= Beginning of Section =
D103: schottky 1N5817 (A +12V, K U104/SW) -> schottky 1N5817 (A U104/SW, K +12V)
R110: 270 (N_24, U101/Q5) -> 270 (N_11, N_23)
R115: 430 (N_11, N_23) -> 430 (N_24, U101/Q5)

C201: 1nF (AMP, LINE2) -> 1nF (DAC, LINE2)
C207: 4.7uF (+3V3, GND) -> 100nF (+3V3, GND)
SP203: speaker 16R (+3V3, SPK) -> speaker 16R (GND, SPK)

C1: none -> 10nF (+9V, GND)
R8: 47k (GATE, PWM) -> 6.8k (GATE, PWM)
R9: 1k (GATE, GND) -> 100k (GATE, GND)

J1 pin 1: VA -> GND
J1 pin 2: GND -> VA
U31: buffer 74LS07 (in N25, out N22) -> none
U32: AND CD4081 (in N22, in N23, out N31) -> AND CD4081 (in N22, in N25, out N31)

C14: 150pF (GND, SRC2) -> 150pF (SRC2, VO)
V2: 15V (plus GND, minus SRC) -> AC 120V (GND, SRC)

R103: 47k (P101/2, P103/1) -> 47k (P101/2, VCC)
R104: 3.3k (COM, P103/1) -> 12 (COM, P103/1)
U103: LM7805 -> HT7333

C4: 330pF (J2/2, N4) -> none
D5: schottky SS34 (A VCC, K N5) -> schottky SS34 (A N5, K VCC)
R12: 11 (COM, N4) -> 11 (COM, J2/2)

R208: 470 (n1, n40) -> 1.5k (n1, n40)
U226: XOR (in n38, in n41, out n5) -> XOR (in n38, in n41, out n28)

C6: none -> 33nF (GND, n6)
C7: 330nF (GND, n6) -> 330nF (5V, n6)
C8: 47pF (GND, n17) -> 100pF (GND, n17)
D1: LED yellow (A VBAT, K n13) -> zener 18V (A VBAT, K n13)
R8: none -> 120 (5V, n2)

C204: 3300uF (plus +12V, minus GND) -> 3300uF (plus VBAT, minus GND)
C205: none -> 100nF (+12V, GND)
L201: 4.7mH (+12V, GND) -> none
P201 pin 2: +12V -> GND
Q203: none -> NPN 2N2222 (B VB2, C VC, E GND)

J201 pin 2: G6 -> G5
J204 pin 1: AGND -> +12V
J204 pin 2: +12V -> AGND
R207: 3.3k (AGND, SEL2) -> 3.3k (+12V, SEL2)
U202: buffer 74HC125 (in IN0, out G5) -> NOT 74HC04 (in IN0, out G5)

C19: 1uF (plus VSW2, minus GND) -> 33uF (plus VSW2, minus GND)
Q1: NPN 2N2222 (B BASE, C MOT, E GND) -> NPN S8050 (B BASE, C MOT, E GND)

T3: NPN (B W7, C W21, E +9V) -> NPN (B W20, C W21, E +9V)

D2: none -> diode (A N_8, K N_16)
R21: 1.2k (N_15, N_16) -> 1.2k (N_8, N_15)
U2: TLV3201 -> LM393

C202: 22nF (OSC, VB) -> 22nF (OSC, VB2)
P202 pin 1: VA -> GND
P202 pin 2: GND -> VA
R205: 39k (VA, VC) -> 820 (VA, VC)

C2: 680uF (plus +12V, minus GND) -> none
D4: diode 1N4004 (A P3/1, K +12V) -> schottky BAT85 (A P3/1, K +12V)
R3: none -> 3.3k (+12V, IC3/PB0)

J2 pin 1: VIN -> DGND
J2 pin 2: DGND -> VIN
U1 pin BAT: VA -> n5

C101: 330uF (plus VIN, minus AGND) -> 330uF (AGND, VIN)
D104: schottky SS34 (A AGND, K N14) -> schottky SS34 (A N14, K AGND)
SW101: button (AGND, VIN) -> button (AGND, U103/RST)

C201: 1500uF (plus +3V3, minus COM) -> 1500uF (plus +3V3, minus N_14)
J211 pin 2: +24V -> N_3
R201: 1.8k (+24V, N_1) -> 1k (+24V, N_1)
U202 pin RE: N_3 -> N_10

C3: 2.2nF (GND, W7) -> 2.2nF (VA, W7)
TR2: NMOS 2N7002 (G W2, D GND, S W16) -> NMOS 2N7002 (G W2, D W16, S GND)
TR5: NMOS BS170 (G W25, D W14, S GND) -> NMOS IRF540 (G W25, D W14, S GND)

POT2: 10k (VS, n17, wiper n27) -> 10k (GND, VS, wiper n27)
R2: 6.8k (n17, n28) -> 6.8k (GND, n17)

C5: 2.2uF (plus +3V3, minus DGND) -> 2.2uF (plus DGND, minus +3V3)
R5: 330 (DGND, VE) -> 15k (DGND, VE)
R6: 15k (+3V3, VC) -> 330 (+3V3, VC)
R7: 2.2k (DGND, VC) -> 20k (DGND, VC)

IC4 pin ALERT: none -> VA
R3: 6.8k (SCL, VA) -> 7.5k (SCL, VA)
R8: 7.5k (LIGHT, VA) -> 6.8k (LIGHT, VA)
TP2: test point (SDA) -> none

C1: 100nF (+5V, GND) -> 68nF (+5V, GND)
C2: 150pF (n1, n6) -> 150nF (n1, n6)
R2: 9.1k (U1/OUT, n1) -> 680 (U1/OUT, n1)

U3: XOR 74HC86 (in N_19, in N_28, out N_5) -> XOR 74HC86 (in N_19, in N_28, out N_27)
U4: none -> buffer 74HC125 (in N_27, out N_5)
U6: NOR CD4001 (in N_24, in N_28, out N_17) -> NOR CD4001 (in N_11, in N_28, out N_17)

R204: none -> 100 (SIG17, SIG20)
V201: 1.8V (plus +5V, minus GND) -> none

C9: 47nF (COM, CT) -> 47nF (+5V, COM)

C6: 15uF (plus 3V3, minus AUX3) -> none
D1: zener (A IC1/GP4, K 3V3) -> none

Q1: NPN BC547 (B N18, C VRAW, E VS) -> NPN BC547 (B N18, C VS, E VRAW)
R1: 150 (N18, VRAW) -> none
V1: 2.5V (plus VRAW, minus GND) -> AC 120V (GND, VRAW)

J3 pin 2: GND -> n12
= End of Section =
* [Action item]: Where a line of the records above holds the word "minus", copy that line.

* [Result of this task]:
V2: 15V (plus GND, minus SRC) -> AC 120V (GND, SRC)
C204: 3300uF (plus +12V, minus GND) -> 3300uF (plus VBAT, minus GND)
C19: 1uF (plus VSW2, minus GND) -> 33uF (plus VSW2, minus GND)
C2: 680uF (plus +12V, minus GND) -> none
C101: 330uF (plus VIN, minus AGND) -> 330uF (AGND, VIN)
C201: 1500uF (plus +3V3, minus COM) -> 1500uF (plus +3V3, minus N_14)
C5: 2.2uF (plus +3V3, minus DGND) -> 2.2uF (plus DGND, minus +3V3)
V201: 1.8V (plus +5V, minus GND) -> none
C6: 15uF (plus 3V3, minus AUX3) -> none
V1: 2.5V (plus VRAW, minus GND) -> AC 120V (GND, VRAW)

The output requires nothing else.